> _Work to be completed_: Return the lines below exactly, from the first line to the line that contains "(687, 380) = (909, 260): grey spool -> none". Leave out pictures.

%%

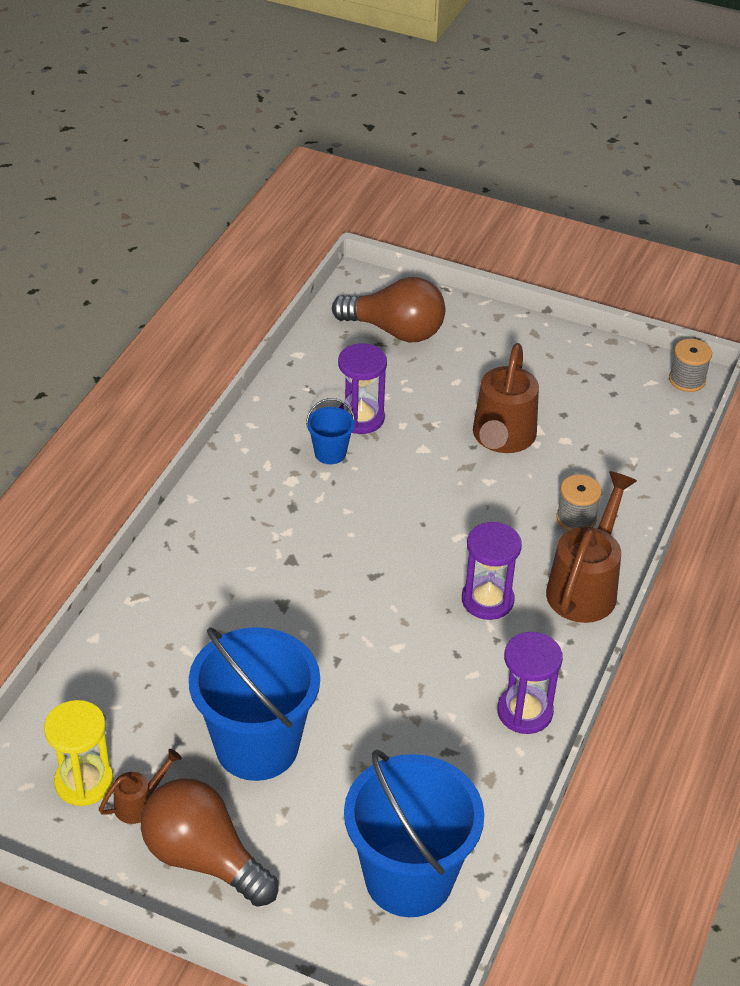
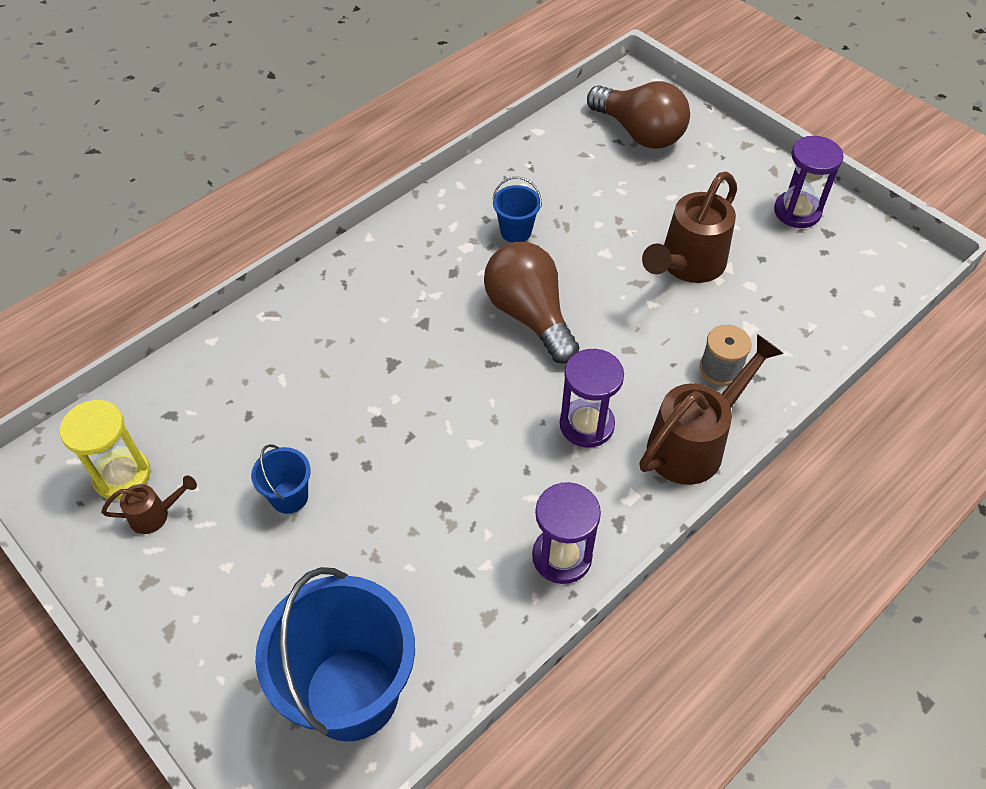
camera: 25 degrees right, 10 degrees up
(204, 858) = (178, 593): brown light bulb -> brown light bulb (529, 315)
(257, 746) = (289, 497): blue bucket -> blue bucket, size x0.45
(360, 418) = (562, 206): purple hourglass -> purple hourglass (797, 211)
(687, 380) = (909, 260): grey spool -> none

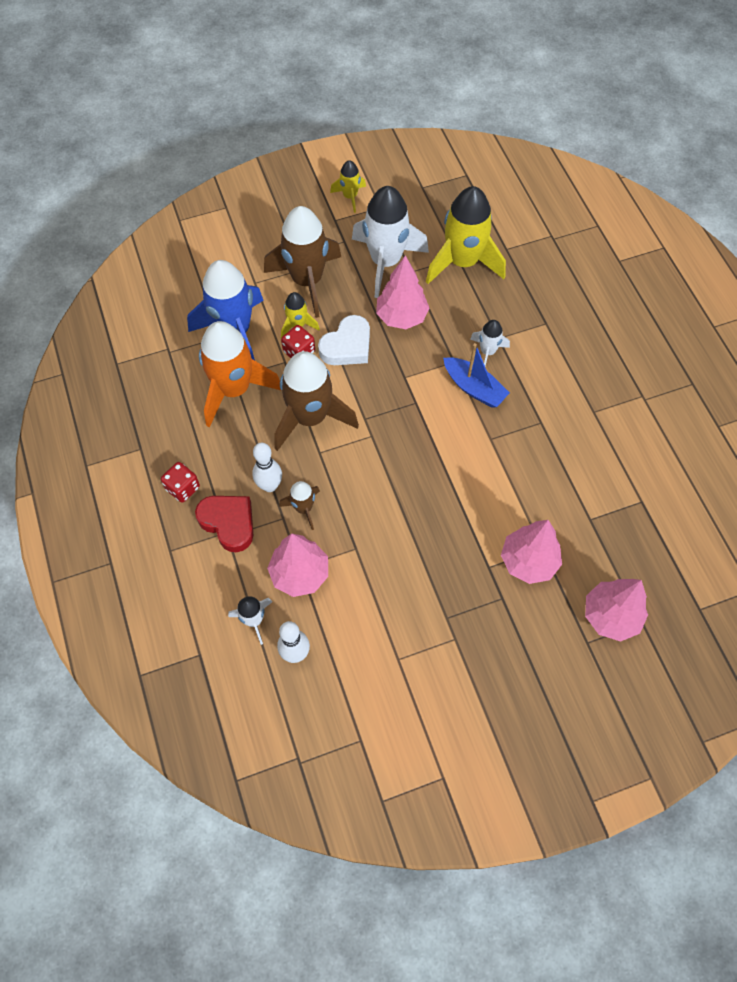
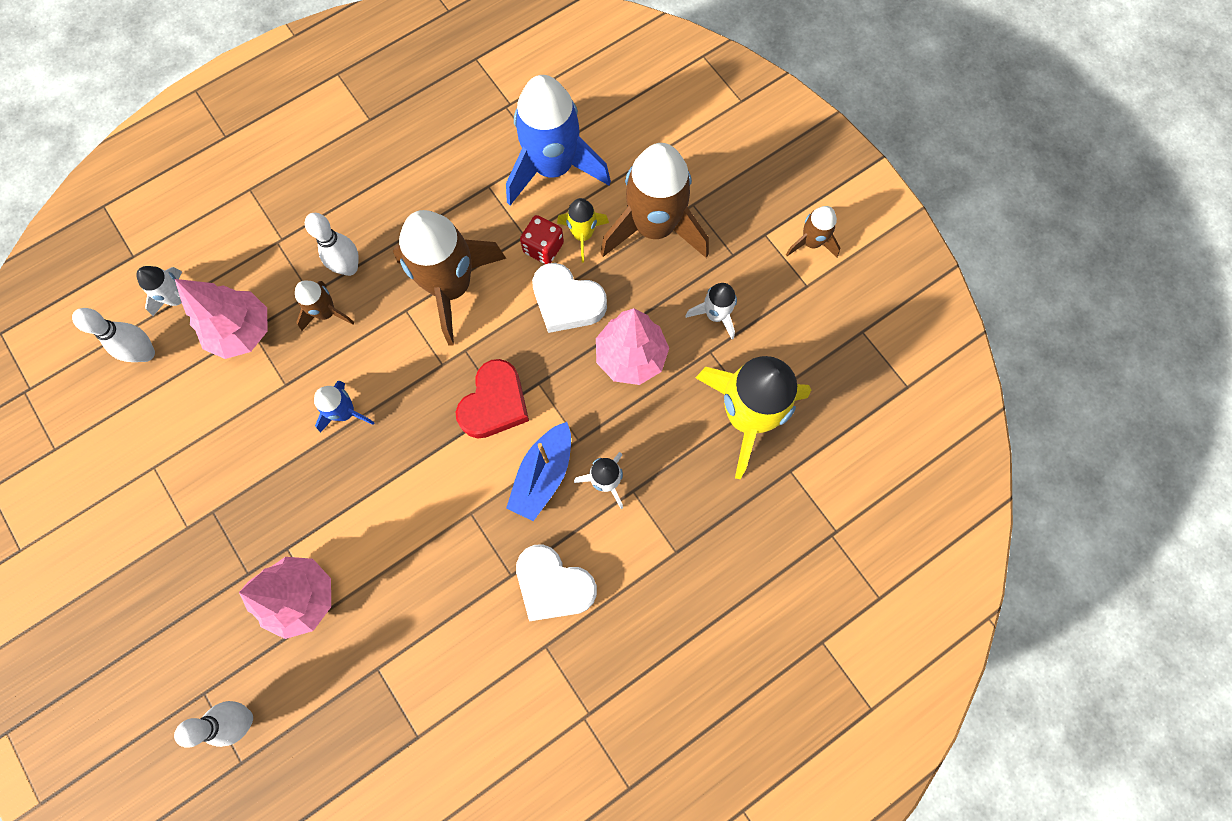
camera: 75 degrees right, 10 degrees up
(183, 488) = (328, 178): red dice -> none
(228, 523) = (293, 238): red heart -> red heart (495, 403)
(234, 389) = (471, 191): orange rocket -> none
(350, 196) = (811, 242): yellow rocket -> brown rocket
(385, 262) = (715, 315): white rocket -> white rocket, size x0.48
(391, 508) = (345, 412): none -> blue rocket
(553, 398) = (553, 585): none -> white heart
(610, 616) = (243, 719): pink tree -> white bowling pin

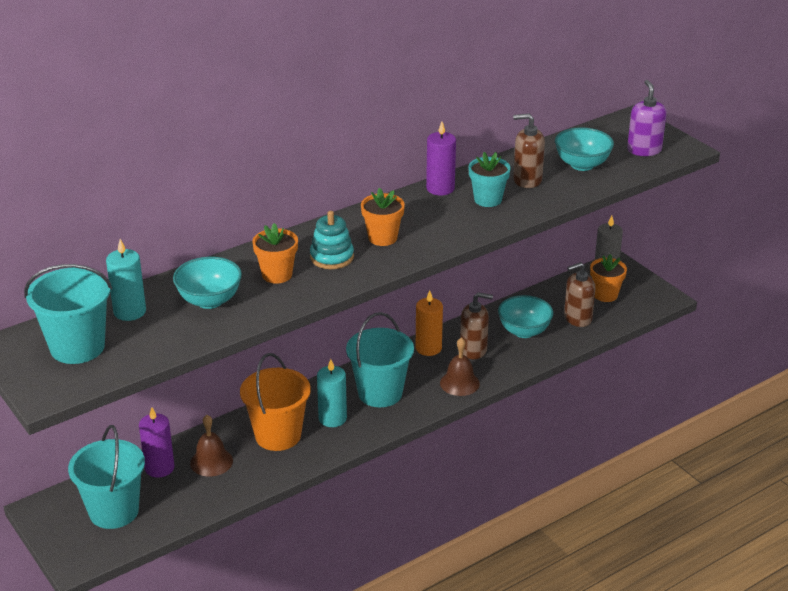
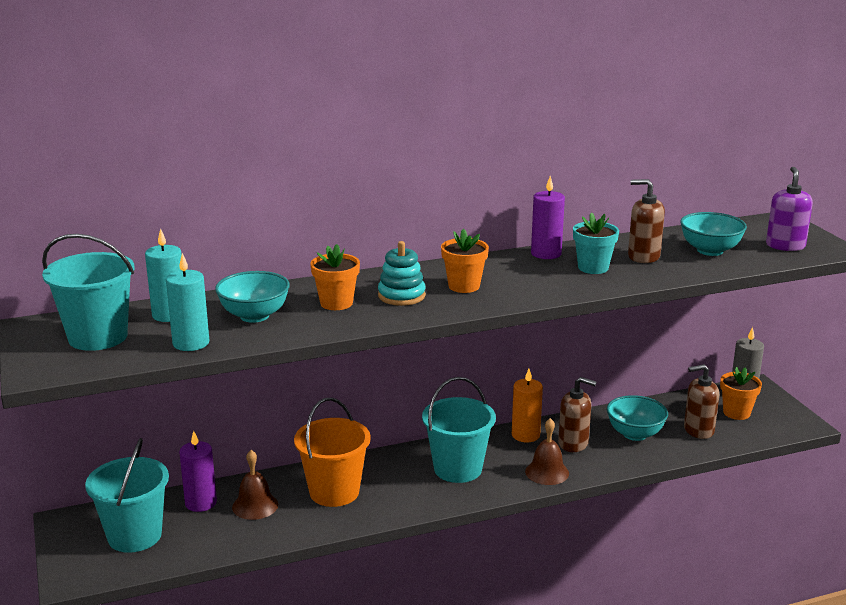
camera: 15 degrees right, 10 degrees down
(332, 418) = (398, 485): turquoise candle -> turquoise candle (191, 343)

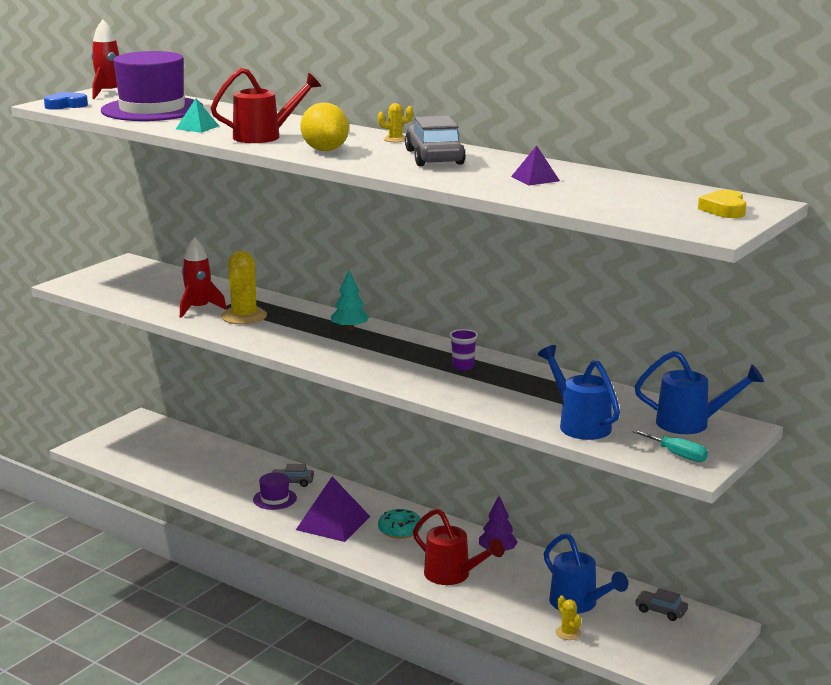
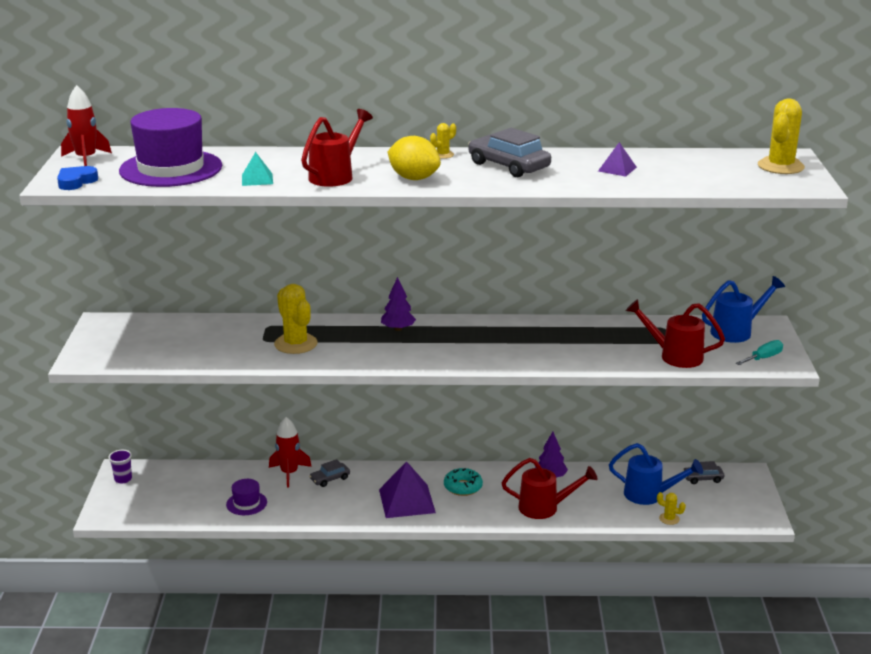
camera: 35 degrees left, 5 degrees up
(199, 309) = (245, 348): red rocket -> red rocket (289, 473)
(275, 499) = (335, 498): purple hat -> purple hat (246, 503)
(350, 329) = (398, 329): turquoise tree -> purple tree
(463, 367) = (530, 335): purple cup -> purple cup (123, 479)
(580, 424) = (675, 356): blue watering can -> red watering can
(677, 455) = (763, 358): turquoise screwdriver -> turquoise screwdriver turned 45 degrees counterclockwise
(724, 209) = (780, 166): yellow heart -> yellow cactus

%%

> _Response area_:
camera: 25 degrees right, 10 degrees up
(204, 858) = (178, 593): brown light bulb -> brown light bulb (529, 315)
(257, 746) = (289, 497): blue bucket -> blue bucket, size x0.45
(360, 418) = (562, 206): purple hourglass -> purple hourglass (797, 211)
(687, 380) = (909, 260): grey spool -> none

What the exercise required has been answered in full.